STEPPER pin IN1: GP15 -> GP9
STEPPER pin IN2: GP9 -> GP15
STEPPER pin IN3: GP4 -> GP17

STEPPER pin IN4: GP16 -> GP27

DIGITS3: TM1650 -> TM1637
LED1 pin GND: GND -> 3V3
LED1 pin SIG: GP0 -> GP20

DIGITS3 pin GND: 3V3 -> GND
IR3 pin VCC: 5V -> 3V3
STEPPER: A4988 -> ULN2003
◆ ◆ ◆ ◆
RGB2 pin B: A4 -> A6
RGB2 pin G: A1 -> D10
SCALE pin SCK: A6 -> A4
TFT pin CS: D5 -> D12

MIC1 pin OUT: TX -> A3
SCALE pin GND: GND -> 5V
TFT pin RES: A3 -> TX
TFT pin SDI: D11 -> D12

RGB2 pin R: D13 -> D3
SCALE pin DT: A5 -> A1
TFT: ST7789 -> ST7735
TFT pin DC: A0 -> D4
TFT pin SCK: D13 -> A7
◆ ◆ ◆ ◆
THE PROBLEM => Once the line with "SCALE pin SCK: A6 -> A4" is found in the records above, print exactly that line and every line after it through the line with "TFT pin SCK: D13 -> A7".

EXERCISE RESPONSE =>
SCALE pin SCK: A6 -> A4
TFT pin CS: D5 -> D12

MIC1 pin OUT: TX -> A3
SCALE pin GND: GND -> 5V
TFT pin RES: A3 -> TX
TFT pin SDI: D11 -> D12

RGB2 pin R: D13 -> D3
SCALE pin DT: A5 -> A1
TFT: ST7789 -> ST7735
TFT pin DC: A0 -> D4
TFT pin SCK: D13 -> A7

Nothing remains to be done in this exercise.